━━ Collected material
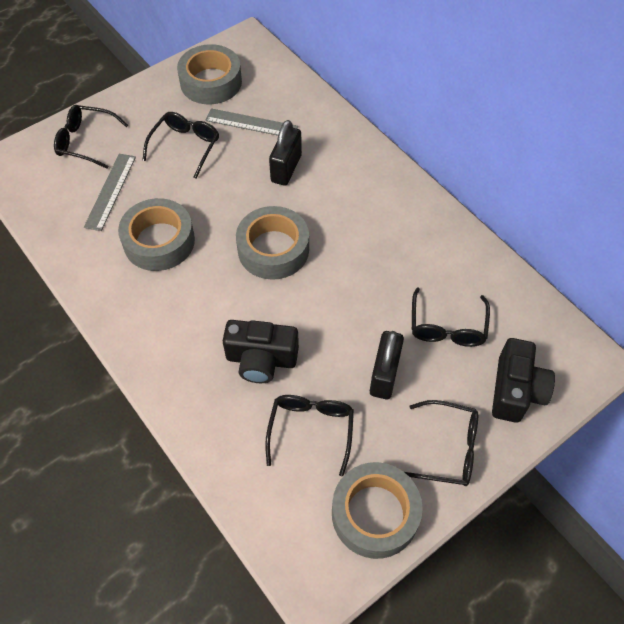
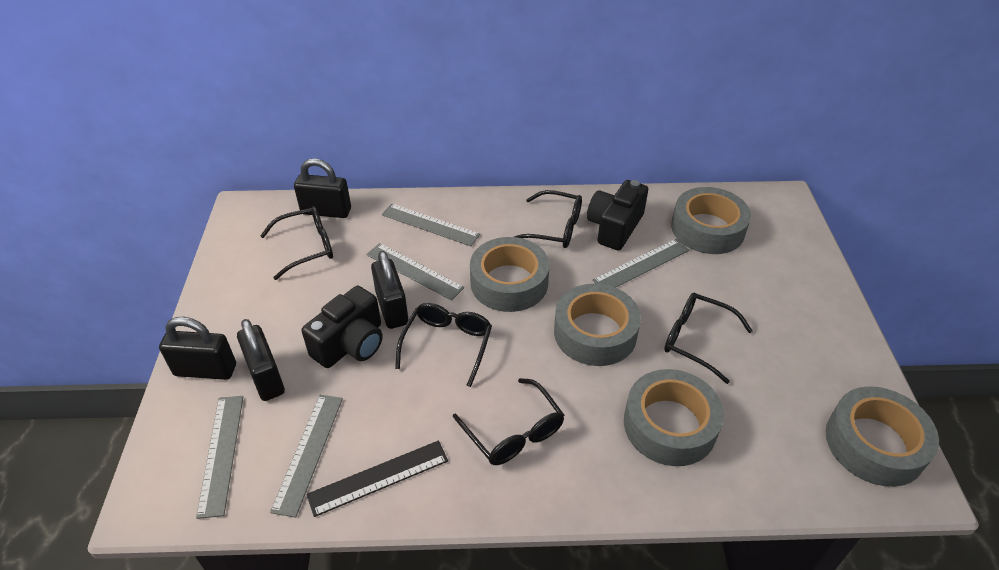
black padlock: 2 -> 4
black ruler: 0 -> 1
grey ruler: 2 -> 5
grey tape: 4 -> 5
━━━━
The problem | Write out the material above once more, word for word. Images stay out.

Result |
black padlock: 2 -> 4
black ruler: 0 -> 1
grey ruler: 2 -> 5
grey tape: 4 -> 5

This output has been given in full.